→ PROMPT
Which lines in the records below contain the string "tuplet"? Collect every one of them and copy each line in full.

→ INPUT ROWS
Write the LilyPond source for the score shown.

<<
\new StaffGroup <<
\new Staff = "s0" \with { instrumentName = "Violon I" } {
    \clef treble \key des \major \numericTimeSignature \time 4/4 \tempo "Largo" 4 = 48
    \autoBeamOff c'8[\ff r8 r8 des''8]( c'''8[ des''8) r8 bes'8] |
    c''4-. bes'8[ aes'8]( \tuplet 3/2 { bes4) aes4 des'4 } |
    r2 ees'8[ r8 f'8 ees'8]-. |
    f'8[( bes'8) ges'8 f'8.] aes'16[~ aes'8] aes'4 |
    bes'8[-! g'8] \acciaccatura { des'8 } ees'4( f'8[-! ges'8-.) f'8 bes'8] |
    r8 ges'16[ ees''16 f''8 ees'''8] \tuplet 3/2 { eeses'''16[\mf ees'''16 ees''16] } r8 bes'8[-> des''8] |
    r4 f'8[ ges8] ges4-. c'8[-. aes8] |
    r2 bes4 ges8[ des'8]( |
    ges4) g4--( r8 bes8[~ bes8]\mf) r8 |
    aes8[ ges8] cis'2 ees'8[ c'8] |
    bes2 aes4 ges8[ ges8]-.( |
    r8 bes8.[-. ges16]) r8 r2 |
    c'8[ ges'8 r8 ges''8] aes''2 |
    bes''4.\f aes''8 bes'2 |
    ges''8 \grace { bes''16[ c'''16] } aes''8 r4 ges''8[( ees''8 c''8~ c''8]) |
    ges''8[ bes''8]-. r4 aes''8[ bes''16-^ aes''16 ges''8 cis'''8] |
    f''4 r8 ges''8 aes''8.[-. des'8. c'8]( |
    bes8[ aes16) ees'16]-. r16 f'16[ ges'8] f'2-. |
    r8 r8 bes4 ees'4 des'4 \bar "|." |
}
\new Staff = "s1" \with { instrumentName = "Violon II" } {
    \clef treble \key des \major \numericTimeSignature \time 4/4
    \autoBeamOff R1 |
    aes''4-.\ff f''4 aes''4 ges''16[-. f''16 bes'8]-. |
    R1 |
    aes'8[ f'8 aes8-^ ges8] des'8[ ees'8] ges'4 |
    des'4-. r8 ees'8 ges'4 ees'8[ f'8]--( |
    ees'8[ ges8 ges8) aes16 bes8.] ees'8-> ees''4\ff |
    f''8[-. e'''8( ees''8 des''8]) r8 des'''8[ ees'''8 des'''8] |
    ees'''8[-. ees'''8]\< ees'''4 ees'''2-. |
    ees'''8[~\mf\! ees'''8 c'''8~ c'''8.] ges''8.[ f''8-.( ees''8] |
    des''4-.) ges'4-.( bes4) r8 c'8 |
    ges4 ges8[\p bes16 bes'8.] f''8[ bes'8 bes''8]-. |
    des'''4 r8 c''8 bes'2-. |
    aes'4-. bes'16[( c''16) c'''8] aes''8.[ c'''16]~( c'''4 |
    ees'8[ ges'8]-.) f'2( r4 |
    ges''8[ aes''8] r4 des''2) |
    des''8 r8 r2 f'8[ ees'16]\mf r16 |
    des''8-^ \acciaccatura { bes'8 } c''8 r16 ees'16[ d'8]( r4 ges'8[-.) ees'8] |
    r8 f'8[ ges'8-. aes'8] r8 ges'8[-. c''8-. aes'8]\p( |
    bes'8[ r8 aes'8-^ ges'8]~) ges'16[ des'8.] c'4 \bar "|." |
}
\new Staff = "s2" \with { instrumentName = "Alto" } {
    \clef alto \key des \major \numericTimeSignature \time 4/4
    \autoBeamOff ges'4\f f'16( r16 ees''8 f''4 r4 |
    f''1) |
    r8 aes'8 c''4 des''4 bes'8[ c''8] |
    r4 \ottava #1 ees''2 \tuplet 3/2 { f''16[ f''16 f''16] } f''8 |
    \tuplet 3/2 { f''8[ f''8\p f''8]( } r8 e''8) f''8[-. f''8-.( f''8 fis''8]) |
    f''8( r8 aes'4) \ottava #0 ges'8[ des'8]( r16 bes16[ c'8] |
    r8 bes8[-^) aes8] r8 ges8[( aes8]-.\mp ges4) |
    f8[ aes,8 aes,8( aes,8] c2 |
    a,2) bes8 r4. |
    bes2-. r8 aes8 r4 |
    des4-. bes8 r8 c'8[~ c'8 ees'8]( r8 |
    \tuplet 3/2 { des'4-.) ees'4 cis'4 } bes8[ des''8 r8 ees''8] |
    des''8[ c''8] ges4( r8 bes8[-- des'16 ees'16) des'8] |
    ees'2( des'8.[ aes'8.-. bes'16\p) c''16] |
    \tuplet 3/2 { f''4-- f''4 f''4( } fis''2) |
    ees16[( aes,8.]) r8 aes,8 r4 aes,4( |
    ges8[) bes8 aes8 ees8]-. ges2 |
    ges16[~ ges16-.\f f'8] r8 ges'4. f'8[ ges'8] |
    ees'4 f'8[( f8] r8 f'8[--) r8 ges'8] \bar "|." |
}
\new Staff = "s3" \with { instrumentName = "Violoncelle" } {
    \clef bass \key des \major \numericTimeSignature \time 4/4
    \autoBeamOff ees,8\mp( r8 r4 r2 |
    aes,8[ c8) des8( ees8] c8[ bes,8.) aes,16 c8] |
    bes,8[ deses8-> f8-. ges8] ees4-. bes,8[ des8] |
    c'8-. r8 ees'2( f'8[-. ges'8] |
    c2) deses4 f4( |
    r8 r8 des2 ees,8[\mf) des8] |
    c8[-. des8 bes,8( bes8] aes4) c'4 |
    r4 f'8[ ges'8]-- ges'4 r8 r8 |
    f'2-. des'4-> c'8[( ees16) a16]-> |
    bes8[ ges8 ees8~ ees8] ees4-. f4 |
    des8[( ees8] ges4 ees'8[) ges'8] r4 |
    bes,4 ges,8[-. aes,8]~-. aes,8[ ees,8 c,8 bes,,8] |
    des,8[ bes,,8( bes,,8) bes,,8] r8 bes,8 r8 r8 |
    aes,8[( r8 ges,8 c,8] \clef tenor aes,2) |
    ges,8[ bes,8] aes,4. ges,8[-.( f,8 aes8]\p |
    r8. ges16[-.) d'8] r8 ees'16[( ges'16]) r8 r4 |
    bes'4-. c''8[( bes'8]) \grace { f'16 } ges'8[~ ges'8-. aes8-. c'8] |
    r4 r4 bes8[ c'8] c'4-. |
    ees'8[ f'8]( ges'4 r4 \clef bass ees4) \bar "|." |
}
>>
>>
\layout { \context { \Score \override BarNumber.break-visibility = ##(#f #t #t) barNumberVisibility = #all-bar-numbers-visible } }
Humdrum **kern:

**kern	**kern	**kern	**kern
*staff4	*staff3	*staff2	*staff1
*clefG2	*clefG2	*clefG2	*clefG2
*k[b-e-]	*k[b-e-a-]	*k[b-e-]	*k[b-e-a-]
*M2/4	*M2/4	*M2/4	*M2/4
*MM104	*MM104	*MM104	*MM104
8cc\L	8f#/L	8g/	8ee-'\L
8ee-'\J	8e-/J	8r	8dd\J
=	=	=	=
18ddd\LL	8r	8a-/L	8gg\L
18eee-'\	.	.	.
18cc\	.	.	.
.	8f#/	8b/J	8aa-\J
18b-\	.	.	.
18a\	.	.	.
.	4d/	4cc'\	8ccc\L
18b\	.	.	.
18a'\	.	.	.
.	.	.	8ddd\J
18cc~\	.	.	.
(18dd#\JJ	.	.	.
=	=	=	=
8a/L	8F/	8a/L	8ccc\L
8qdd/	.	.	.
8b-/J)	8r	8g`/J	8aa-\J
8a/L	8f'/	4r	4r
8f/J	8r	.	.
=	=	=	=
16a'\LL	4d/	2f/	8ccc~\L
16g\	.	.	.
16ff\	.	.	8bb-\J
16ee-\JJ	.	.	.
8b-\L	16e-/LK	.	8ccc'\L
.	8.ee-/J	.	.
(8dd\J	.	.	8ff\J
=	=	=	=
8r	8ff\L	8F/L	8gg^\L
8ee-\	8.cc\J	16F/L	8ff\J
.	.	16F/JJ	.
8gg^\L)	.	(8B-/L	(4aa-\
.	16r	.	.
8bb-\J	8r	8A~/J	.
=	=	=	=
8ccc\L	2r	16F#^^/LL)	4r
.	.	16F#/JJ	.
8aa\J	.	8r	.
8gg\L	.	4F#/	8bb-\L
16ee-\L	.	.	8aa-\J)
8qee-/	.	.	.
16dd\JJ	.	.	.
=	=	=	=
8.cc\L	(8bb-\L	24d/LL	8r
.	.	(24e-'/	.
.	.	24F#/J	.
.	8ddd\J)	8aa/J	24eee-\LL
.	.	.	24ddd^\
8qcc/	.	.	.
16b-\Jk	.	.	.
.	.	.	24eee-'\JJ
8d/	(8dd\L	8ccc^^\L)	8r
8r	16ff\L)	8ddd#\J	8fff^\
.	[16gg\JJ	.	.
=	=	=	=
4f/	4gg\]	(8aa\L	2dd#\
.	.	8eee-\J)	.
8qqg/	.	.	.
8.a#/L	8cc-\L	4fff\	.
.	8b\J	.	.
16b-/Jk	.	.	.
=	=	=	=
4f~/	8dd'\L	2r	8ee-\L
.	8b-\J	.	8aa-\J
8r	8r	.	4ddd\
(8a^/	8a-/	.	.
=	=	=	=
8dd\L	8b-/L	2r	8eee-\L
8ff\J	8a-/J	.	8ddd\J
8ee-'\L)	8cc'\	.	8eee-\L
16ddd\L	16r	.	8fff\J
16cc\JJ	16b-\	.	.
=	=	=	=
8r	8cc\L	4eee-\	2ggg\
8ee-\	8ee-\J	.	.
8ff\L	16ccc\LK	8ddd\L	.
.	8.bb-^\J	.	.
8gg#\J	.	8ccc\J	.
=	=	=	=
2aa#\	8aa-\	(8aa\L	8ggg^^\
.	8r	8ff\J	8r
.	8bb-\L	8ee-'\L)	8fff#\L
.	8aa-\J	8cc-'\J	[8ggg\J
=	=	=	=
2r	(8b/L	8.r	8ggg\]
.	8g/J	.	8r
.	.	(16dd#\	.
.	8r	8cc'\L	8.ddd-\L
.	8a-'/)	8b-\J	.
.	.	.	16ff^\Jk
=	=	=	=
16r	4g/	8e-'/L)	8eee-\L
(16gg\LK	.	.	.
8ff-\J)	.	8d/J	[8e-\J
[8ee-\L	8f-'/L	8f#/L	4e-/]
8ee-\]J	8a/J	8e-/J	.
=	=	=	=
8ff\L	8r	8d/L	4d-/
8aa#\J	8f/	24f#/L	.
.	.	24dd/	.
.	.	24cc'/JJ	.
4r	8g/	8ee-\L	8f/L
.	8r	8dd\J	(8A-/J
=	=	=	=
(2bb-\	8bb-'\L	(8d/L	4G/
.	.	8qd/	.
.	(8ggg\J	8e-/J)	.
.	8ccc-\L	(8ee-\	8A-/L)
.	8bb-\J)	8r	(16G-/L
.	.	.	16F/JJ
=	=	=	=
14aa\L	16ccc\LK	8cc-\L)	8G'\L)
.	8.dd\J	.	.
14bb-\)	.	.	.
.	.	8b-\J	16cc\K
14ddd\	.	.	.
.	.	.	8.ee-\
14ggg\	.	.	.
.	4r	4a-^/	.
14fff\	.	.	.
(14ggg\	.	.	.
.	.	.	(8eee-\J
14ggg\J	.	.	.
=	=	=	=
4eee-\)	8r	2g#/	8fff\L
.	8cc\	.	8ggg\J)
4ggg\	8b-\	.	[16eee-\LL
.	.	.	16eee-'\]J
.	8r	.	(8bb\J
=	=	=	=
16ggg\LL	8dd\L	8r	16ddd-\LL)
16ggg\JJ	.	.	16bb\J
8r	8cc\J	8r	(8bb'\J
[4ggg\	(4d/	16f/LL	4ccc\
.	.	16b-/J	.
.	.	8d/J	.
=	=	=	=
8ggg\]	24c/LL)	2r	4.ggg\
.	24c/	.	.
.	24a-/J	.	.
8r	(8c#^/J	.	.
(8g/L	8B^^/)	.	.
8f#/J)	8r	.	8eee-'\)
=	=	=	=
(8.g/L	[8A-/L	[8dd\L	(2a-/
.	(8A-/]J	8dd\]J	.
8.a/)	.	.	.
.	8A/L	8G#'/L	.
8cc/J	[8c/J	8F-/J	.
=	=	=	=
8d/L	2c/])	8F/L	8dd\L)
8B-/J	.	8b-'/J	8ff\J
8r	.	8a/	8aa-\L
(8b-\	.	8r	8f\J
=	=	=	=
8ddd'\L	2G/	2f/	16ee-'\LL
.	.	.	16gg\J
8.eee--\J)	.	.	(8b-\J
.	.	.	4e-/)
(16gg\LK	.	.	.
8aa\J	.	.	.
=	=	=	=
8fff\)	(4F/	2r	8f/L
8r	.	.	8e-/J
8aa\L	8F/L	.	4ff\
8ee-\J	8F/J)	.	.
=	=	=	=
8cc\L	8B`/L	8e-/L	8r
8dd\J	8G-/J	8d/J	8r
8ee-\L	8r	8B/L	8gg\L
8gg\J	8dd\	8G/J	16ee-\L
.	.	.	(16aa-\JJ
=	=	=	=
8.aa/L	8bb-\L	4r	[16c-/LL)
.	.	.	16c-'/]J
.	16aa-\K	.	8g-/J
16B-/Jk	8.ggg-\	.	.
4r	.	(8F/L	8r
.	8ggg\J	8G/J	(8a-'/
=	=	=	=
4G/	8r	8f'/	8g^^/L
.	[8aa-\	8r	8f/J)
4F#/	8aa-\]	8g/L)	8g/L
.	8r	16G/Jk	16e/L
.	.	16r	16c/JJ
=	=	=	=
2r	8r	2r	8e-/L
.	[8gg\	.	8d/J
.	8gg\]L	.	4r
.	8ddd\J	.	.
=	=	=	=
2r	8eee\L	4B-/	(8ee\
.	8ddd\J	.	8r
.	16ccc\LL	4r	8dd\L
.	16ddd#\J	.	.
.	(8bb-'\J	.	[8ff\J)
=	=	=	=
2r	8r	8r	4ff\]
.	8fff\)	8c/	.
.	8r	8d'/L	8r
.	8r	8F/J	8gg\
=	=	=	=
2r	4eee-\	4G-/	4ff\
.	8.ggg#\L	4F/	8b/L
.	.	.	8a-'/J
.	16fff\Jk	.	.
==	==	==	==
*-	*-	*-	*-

→ CORRECT RESPONSE
    c''4-. bes'8[ aes'8]( \tuplet 3/2 { bes4) aes4 des'4 } |
    r8 ges'16[ ees''16 f''8 ees'''8] \tuplet 3/2 { eeses'''16[\mf ees'''16 ees''16] } r8 bes'8[-> des''8] |
    r4 \ottava #1 ees''2 \tuplet 3/2 { f''16[ f''16 f''16] } f''8 |
    \tuplet 3/2 { f''8[ f''8\p f''8]( } r8 e''8) f''8[-. f''8-.( f''8 fis''8]) |
    \tuplet 3/2 { des'4-.) ees'4 cis'4 } bes8[ des''8 r8 ees''8] |
    \tuplet 3/2 { f''4-- f''4 f''4( } fis''2) |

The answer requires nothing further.